#### [Problem]
Copy the records below in full, keeping each word as it is but omitting the pictures.

#### [Input material]
[Start of Attachment]

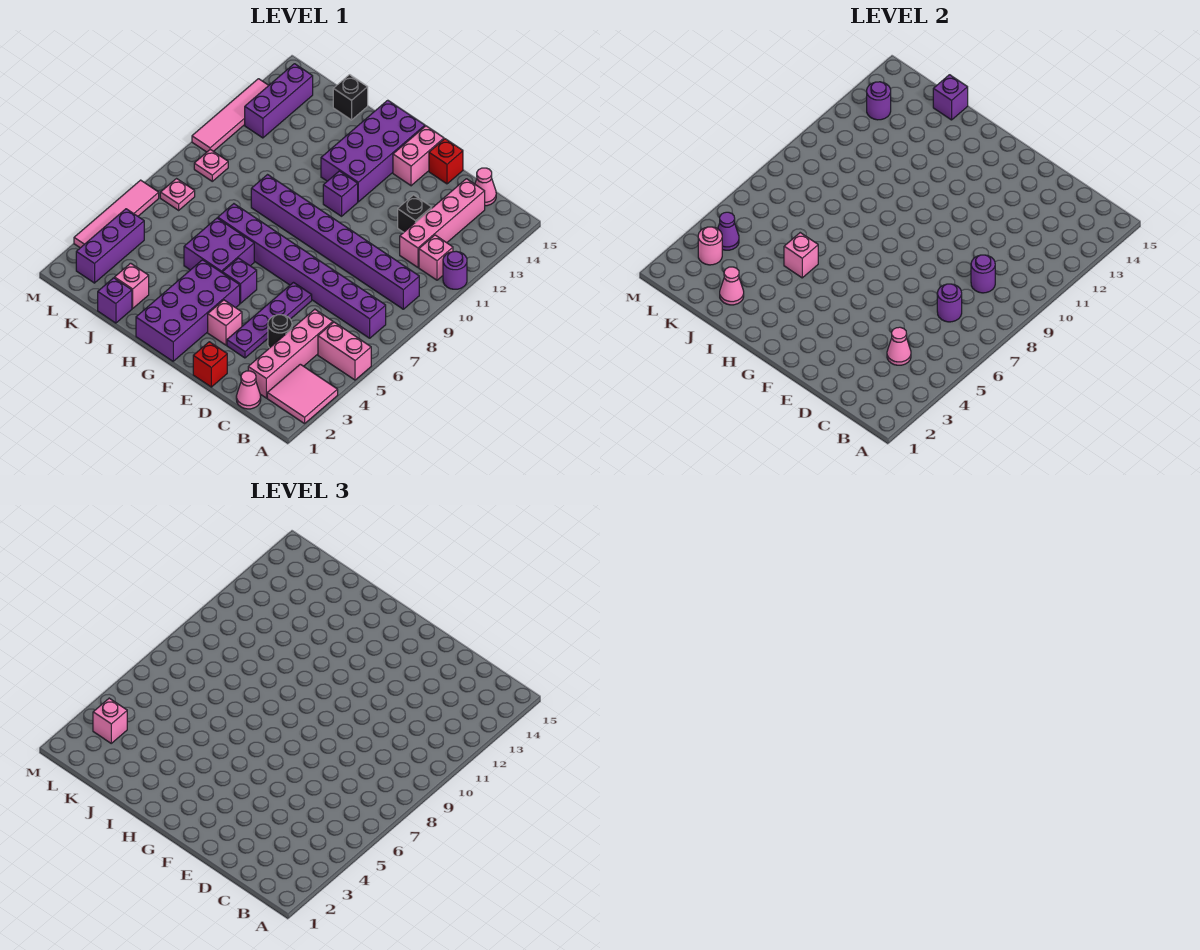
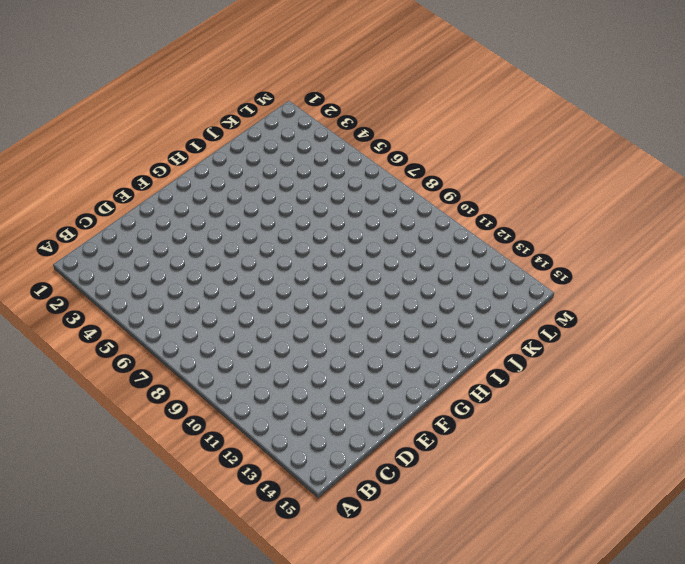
none -> pink tile A2:B3 level 1
none -> pink brick A5:B5 level 1
none -> purple round brick A11 level 1
none -> purple brick B7:I7 level 1

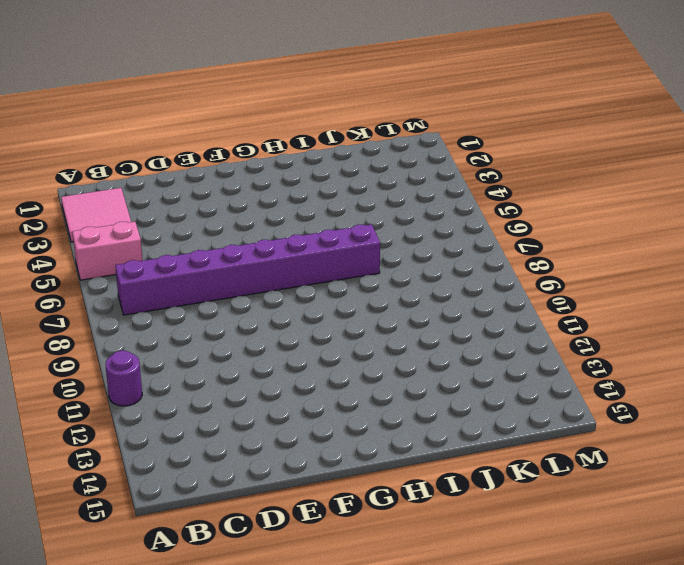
none -> purple brick B9:I9 level 1
none -> pink brick B11 level 1
none -> pink cone C1 level 1
none -> pink brick C2:C5 level 1

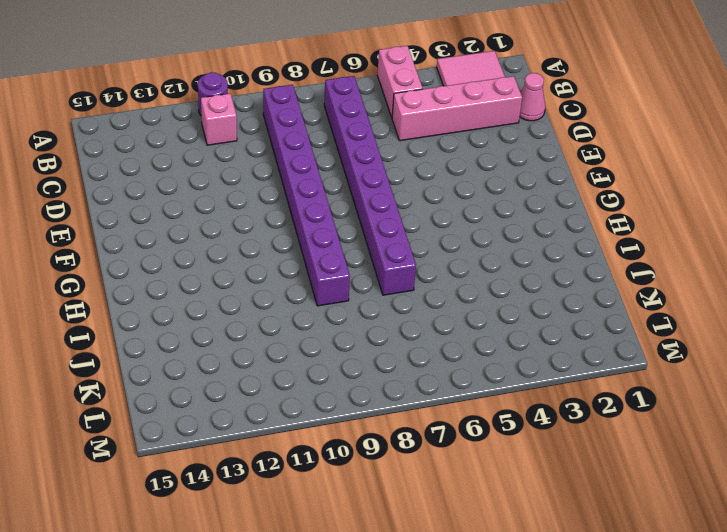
none -> pink brick C11:C14 level 1
none -> pink cone C15 level 1
none -> black round brick D4 level 1
none -> black brick D12 level 1

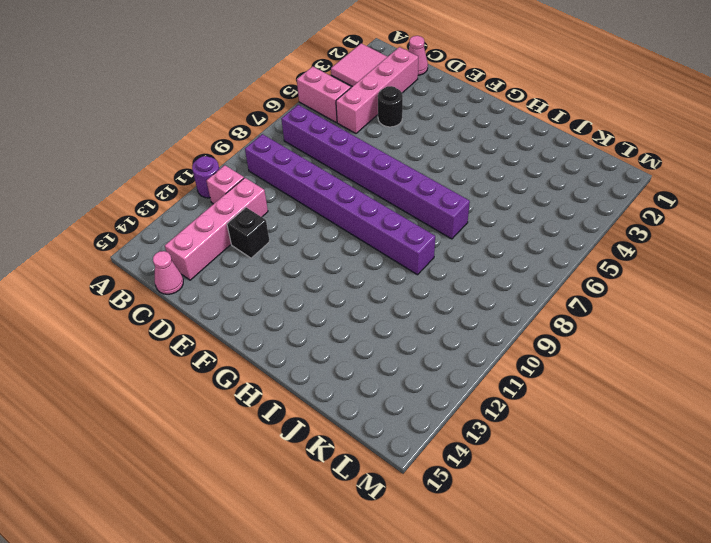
none -> red brick E1 level 1
none -> purple plate E3:E6 level 1
none -> red brick E15 level 1
none -> pink brick F3 level 1

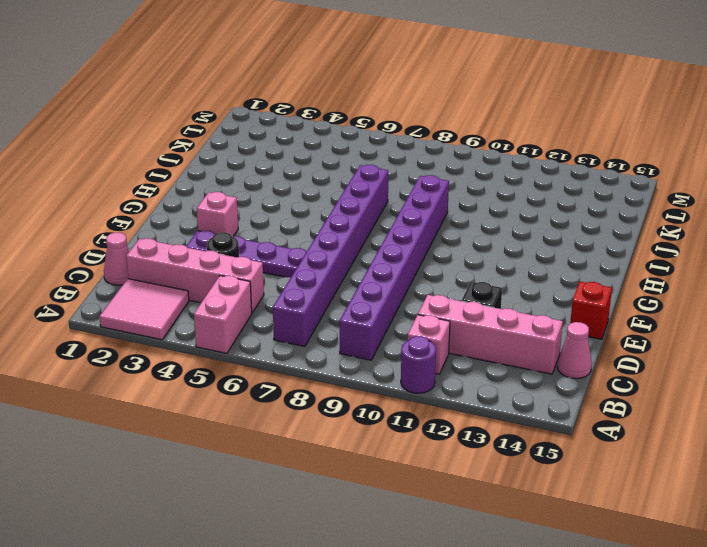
none -> red brick E1 level 1
none -> pink brick F14:F15 level 1
none -> purple brick G1:H4 level 1
none -> purple brick G5 level 1

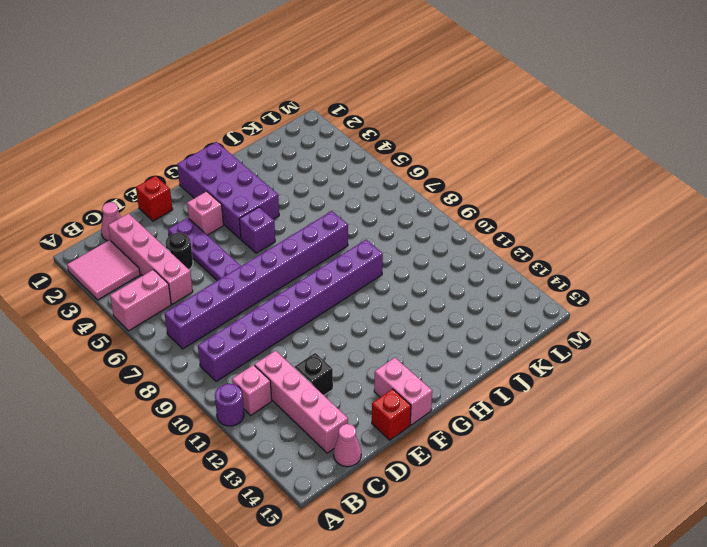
none -> purple brick G11 level 1
none -> purple brick G12:H15 level 1
none -> purple brick H5:I6 level 1
none -> purple brick J1 level 1

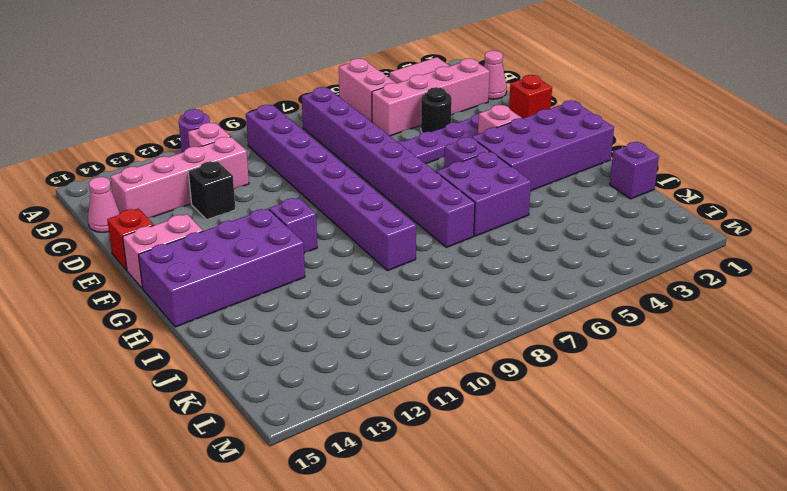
none -> pink brick J2 level 1
none -> black brick J15 level 1
none -> purple brick L2:L4 level 1
none -> pink plate L7 level 1

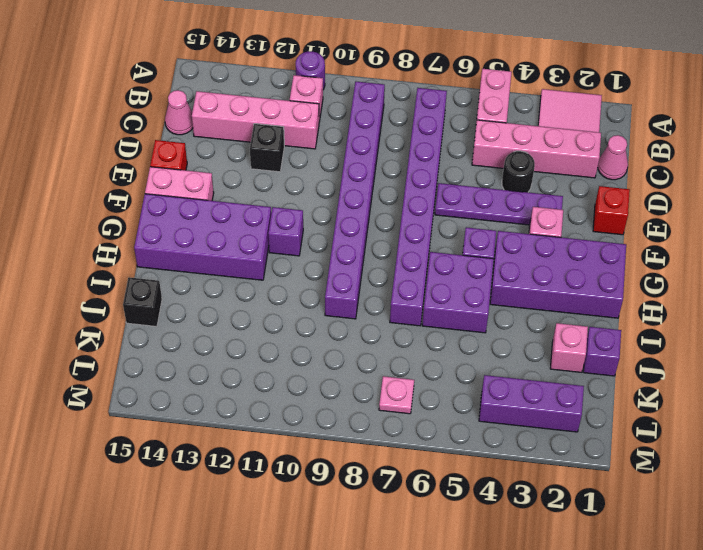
none -> pink plate L9 level 1
none -> purple brick L12:L14 level 1
none -> pink tile M3:M6 level 1
none -> pink tile M10:M13 level 1

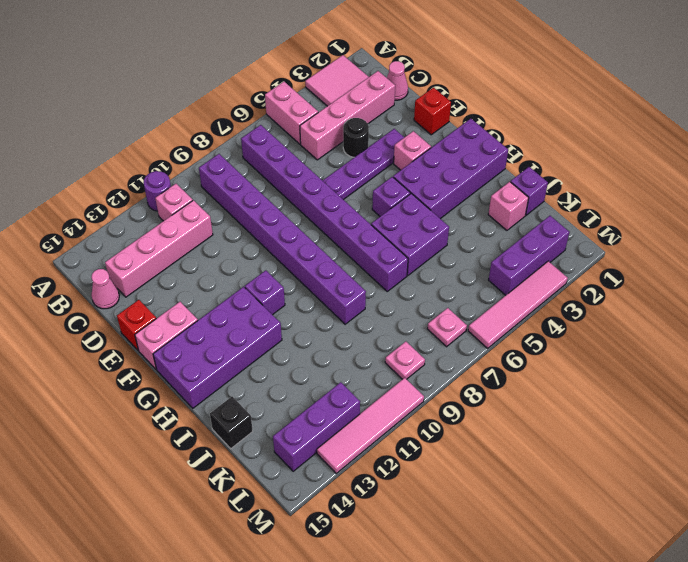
none -> black brick D12 level 1
none -> pink cone C4 level 2
none -> purple round brick C7 level 2
none -> purple round brick C9 level 2

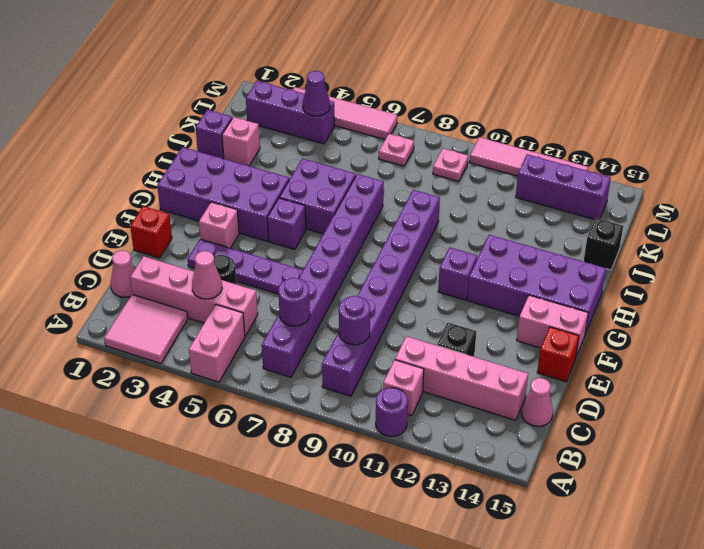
none -> pink brick I5 level 2
none -> pink cone J2 level 2
none -> purple brick J15 level 2
none -> pink round brick L3 level 2

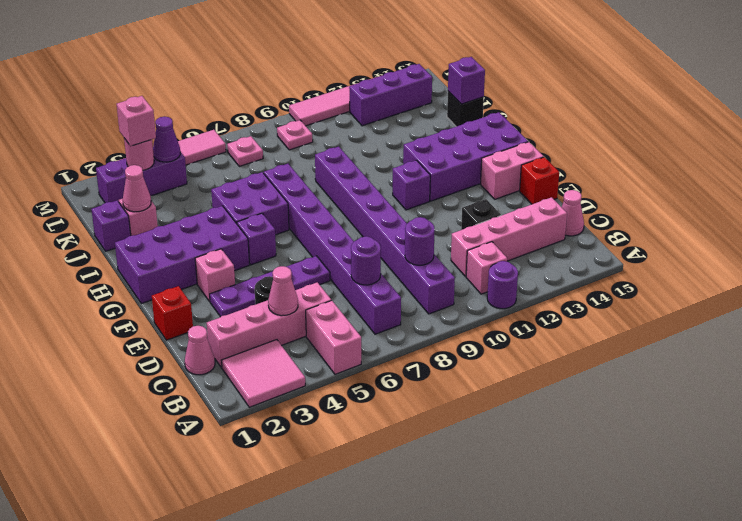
none -> pink brick I5 level 2
none -> purple round brick L13 level 2

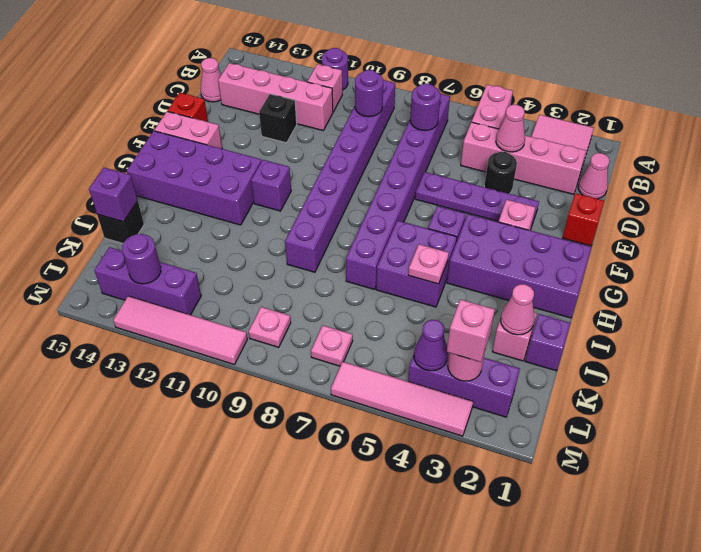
pink plate I5 level 2 -> pink brick I5 level 2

[End of Attachment]

#### [Expected output]
none -> pink tile A2:B3 level 1
none -> pink brick A5:B5 level 1
none -> purple round brick A11 level 1
none -> purple brick B7:I7 level 1

none -> purple brick B9:I9 level 1
none -> pink brick B11 level 1
none -> pink cone C1 level 1
none -> pink brick C2:C5 level 1

none -> pink brick C11:C14 level 1
none -> pink cone C15 level 1
none -> black round brick D4 level 1
none -> black brick D12 level 1

none -> red brick E1 level 1
none -> purple plate E3:E6 level 1
none -> red brick E15 level 1
none -> pink brick F3 level 1

none -> red brick E1 level 1
none -> pink brick F14:F15 level 1
none -> purple brick G1:H4 level 1
none -> purple brick G5 level 1

none -> purple brick G11 level 1
none -> purple brick G12:H15 level 1
none -> purple brick H5:I6 level 1
none -> purple brick J1 level 1

none -> pink brick J2 level 1
none -> black brick J15 level 1
none -> purple brick L2:L4 level 1
none -> pink plate L7 level 1

none -> pink plate L9 level 1
none -> purple brick L12:L14 level 1
none -> pink tile M3:M6 level 1
none -> pink tile M10:M13 level 1

none -> black brick D12 level 1
none -> pink cone C4 level 2
none -> purple round brick C7 level 2
none -> purple round brick C9 level 2

none -> pink brick I5 level 2
none -> pink cone J2 level 2
none -> purple brick J15 level 2
none -> pink round brick L3 level 2

none -> pink brick I5 level 2
none -> purple round brick L13 level 2

pink plate I5 level 2 -> pink brick I5 level 2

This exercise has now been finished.